_GIVEN INFORMATION_

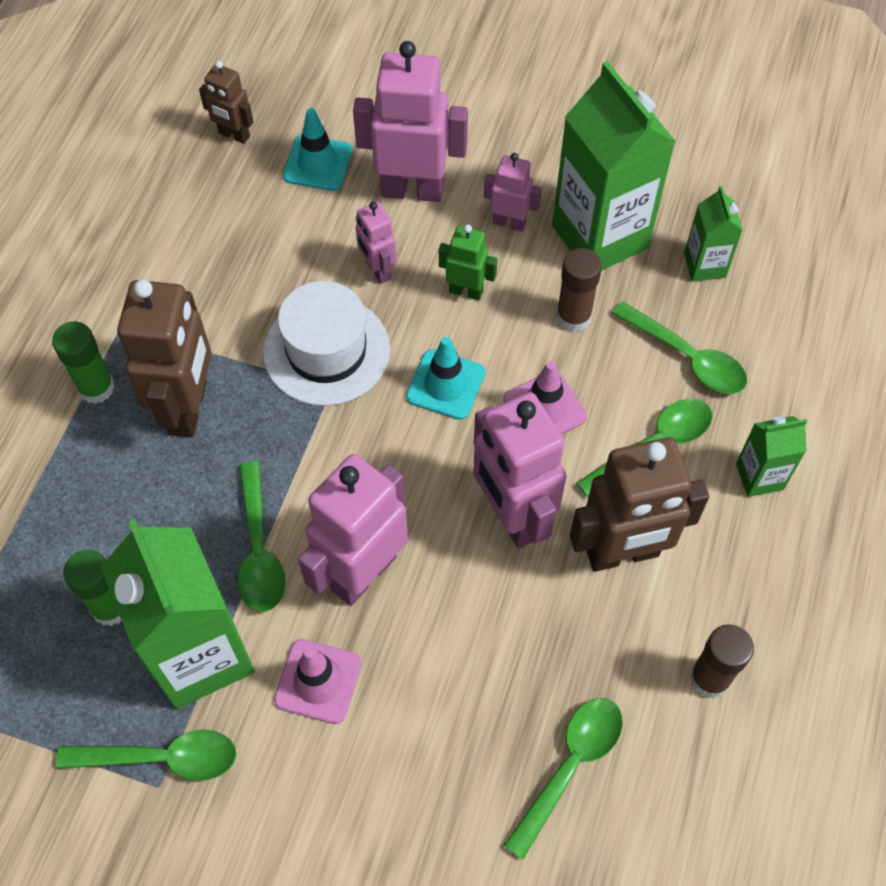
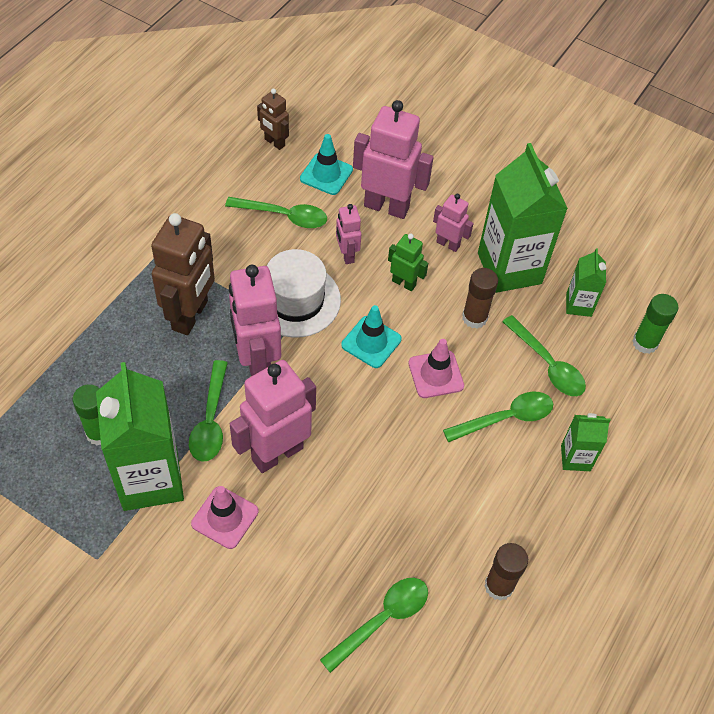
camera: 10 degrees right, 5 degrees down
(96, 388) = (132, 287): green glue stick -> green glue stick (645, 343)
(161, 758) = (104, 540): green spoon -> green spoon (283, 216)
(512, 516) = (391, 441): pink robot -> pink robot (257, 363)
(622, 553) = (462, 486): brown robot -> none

_EXERCISE BRIEF_
An exact copy of every record above is required, with all pictures omitted.

_EXERCISE RESULT_
camera: 10 degrees right, 5 degrees down
(96, 388) = (132, 287): green glue stick -> green glue stick (645, 343)
(161, 758) = (104, 540): green spoon -> green spoon (283, 216)
(512, 516) = (391, 441): pink robot -> pink robot (257, 363)
(622, 553) = (462, 486): brown robot -> none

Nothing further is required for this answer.